-------- Records for the exercise

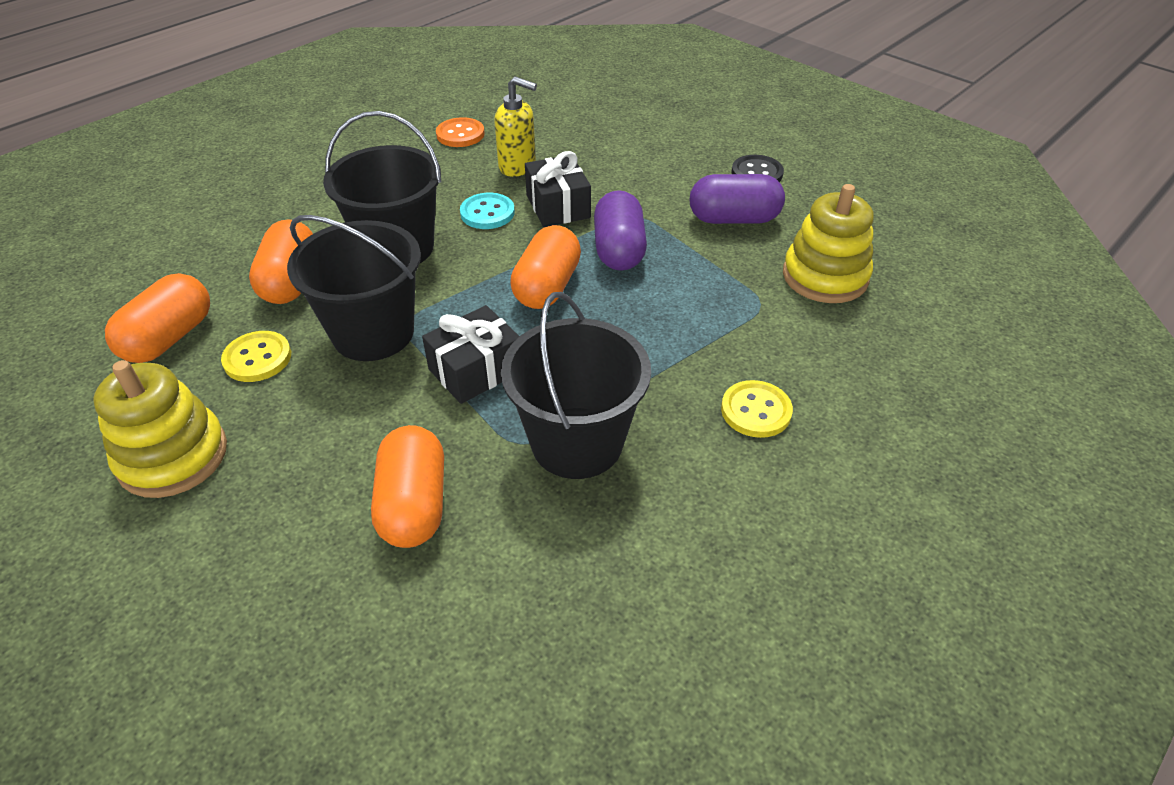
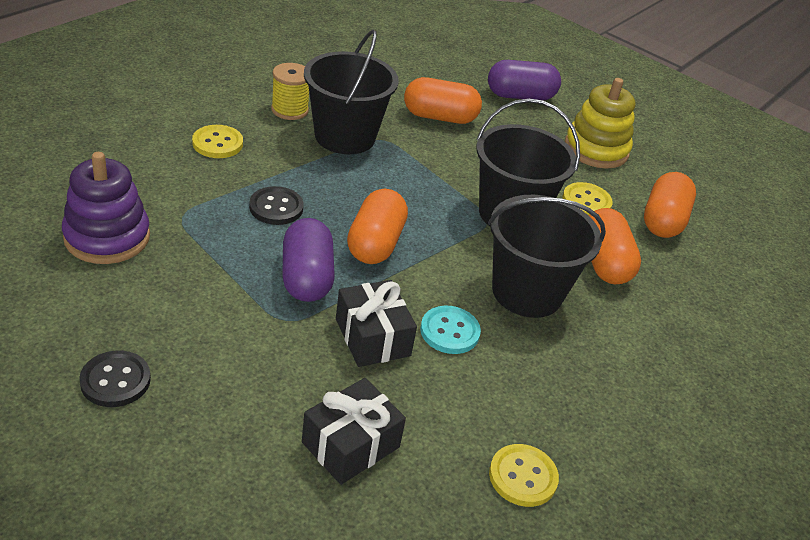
camera: 170 degrees right, 5 degrees down
(414, 504) = (439, 117): orange capsule -> orange capsule turned 75 degrees counterclockwise
(460, 134) = (523, 477): orange button -> yellow button
(476, 370) = (422, 182): black gift -> black gift (351, 444)
(518, 166) = (429, 406): yellow soap dispenser -> none
(660, 321) = (276, 207): none -> black button
(666, 492) = (289, 110): none -> yellow spool
(733, 219) = (173, 309): purple capsule -> purple capsule (520, 96)
(825, 276) = (107, 237): yellow stacking toy -> purple stacking toy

----------------

Task to complete
Copy each line of the records containing the string "capsule".

Answer to this exercise
(414, 504) = (439, 117): orange capsule -> orange capsule turned 75 degrees counterclockwise
(733, 219) = (173, 309): purple capsule -> purple capsule (520, 96)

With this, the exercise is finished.